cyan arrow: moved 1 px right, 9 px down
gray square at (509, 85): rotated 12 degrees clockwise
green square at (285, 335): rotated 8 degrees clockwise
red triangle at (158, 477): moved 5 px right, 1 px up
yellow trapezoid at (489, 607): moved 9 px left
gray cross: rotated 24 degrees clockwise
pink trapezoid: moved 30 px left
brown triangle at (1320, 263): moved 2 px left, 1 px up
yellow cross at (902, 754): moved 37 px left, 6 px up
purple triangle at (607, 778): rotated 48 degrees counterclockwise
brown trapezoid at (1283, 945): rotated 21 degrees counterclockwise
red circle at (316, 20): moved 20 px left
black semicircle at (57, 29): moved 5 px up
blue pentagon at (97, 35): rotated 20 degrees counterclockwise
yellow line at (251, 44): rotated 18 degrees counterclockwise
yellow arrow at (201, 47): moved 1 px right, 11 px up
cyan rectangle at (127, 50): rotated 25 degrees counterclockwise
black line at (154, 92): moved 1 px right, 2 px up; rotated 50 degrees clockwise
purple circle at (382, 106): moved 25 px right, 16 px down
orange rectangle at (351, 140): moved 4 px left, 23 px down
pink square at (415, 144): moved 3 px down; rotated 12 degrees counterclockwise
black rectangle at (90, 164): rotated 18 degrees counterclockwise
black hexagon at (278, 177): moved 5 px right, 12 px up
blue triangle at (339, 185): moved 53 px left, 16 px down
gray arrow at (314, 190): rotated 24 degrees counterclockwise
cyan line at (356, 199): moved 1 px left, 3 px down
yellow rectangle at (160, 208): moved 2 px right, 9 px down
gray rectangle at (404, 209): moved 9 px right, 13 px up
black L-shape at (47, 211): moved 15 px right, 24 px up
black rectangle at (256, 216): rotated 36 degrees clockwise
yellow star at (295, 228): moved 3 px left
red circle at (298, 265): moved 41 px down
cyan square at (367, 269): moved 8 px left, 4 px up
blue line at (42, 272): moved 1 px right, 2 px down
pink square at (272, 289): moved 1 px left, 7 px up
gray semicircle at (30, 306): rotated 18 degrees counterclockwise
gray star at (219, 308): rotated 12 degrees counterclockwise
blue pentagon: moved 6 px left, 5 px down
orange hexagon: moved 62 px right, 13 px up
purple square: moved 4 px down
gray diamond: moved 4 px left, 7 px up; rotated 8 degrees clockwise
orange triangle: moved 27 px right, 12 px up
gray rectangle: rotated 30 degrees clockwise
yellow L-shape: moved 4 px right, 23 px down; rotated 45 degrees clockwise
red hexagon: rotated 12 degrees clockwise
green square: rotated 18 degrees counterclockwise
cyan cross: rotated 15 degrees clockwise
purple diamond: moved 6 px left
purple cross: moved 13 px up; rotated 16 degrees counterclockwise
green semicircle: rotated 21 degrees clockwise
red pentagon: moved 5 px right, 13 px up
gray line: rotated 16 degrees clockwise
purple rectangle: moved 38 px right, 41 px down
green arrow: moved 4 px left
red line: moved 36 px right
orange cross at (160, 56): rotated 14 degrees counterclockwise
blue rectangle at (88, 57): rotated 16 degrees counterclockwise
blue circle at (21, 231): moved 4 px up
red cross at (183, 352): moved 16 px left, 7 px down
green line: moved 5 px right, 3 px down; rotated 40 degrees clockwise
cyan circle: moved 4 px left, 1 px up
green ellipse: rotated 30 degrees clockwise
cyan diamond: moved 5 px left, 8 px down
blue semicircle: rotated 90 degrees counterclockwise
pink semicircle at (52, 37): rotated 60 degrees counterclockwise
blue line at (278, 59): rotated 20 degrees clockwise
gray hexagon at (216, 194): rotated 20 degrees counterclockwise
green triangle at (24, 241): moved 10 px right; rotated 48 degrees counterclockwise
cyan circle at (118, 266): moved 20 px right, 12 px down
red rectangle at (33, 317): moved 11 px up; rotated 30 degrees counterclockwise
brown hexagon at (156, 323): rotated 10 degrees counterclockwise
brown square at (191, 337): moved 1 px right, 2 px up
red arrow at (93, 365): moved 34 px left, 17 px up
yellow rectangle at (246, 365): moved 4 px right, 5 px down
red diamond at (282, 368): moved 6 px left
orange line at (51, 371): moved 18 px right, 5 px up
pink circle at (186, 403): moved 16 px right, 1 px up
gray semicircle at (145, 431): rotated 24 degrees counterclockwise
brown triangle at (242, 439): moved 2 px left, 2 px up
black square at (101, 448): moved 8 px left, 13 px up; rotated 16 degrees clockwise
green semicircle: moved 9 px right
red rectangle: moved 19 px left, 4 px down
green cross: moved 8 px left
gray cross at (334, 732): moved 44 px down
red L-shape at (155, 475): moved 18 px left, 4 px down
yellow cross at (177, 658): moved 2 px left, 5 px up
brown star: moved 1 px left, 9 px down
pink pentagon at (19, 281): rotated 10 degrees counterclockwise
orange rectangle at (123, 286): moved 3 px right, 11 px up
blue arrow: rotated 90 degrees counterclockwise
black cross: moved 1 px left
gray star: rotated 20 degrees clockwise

§

→ What needs to be done
Reproduce every line of the material above verbatim, in the same order.

→ Worked solution
cyan arrow: moved 1 px right, 9 px down
gray square at (509, 85): rotated 12 degrees clockwise
green square at (285, 335): rotated 8 degrees clockwise
red triangle at (158, 477): moved 5 px right, 1 px up
yellow trapezoid at (489, 607): moved 9 px left
gray cross: rotated 24 degrees clockwise
pink trapezoid: moved 30 px left
brown triangle at (1320, 263): moved 2 px left, 1 px up
yellow cross at (902, 754): moved 37 px left, 6 px up
purple triangle at (607, 778): rotated 48 degrees counterclockwise
brown trapezoid at (1283, 945): rotated 21 degrees counterclockwise
red circle at (316, 20): moved 20 px left
black semicircle at (57, 29): moved 5 px up
blue pentagon at (97, 35): rotated 20 degrees counterclockwise
yellow line at (251, 44): rotated 18 degrees counterclockwise
yellow arrow at (201, 47): moved 1 px right, 11 px up
cyan rectangle at (127, 50): rotated 25 degrees counterclockwise
black line at (154, 92): moved 1 px right, 2 px up; rotated 50 degrees clockwise
purple circle at (382, 106): moved 25 px right, 16 px down
orange rectangle at (351, 140): moved 4 px left, 23 px down
pink square at (415, 144): moved 3 px down; rotated 12 degrees counterclockwise
black rectangle at (90, 164): rotated 18 degrees counterclockwise
black hexagon at (278, 177): moved 5 px right, 12 px up
blue triangle at (339, 185): moved 53 px left, 16 px down
gray arrow at (314, 190): rotated 24 degrees counterclockwise
cyan line at (356, 199): moved 1 px left, 3 px down
yellow rectangle at (160, 208): moved 2 px right, 9 px down
gray rectangle at (404, 209): moved 9 px right, 13 px up
black L-shape at (47, 211): moved 15 px right, 24 px up
black rectangle at (256, 216): rotated 36 degrees clockwise
yellow star at (295, 228): moved 3 px left
red circle at (298, 265): moved 41 px down
cyan square at (367, 269): moved 8 px left, 4 px up
blue line at (42, 272): moved 1 px right, 2 px down
pink square at (272, 289): moved 1 px left, 7 px up
gray semicircle at (30, 306): rotated 18 degrees counterclockwise
gray star at (219, 308): rotated 12 degrees counterclockwise
blue pentagon: moved 6 px left, 5 px down
orange hexagon: moved 62 px right, 13 px up
purple square: moved 4 px down
gray diamond: moved 4 px left, 7 px up; rotated 8 degrees clockwise
orange triangle: moved 27 px right, 12 px up
gray rectangle: rotated 30 degrees clockwise
yellow L-shape: moved 4 px right, 23 px down; rotated 45 degrees clockwise
red hexagon: rotated 12 degrees clockwise
green square: rotated 18 degrees counterclockwise
cyan cross: rotated 15 degrees clockwise
purple diamond: moved 6 px left
purple cross: moved 13 px up; rotated 16 degrees counterclockwise
green semicircle: rotated 21 degrees clockwise
red pentagon: moved 5 px right, 13 px up
gray line: rotated 16 degrees clockwise
purple rectangle: moved 38 px right, 41 px down
green arrow: moved 4 px left
red line: moved 36 px right
orange cross at (160, 56): rotated 14 degrees counterclockwise
blue rectangle at (88, 57): rotated 16 degrees counterclockwise
blue circle at (21, 231): moved 4 px up
red cross at (183, 352): moved 16 px left, 7 px down
green line: moved 5 px right, 3 px down; rotated 40 degrees clockwise
cyan circle: moved 4 px left, 1 px up
green ellipse: rotated 30 degrees clockwise
cyan diamond: moved 5 px left, 8 px down
blue semicircle: rotated 90 degrees counterclockwise
pink semicircle at (52, 37): rotated 60 degrees counterclockwise
blue line at (278, 59): rotated 20 degrees clockwise
gray hexagon at (216, 194): rotated 20 degrees counterclockwise
green triangle at (24, 241): moved 10 px right; rotated 48 degrees counterclockwise
cyan circle at (118, 266): moved 20 px right, 12 px down
red rectangle at (33, 317): moved 11 px up; rotated 30 degrees counterclockwise
brown hexagon at (156, 323): rotated 10 degrees counterclockwise
brown square at (191, 337): moved 1 px right, 2 px up
red arrow at (93, 365): moved 34 px left, 17 px up
yellow rectangle at (246, 365): moved 4 px right, 5 px down
red diamond at (282, 368): moved 6 px left
orange line at (51, 371): moved 18 px right, 5 px up
pink circle at (186, 403): moved 16 px right, 1 px up
gray semicircle at (145, 431): rotated 24 degrees counterclockwise
brown triangle at (242, 439): moved 2 px left, 2 px up
black square at (101, 448): moved 8 px left, 13 px up; rotated 16 degrees clockwise
green semicircle: moved 9 px right
red rectangle: moved 19 px left, 4 px down
green cross: moved 8 px left
gray cross at (334, 732): moved 44 px down
red L-shape at (155, 475): moved 18 px left, 4 px down
yellow cross at (177, 658): moved 2 px left, 5 px up
brown star: moved 1 px left, 9 px down
pink pentagon at (19, 281): rotated 10 degrees counterclockwise
orange rectangle at (123, 286): moved 3 px right, 11 px up
blue arrow: rotated 90 degrees counterclockwise
black cross: moved 1 px left
gray star: rotated 20 degrees clockwise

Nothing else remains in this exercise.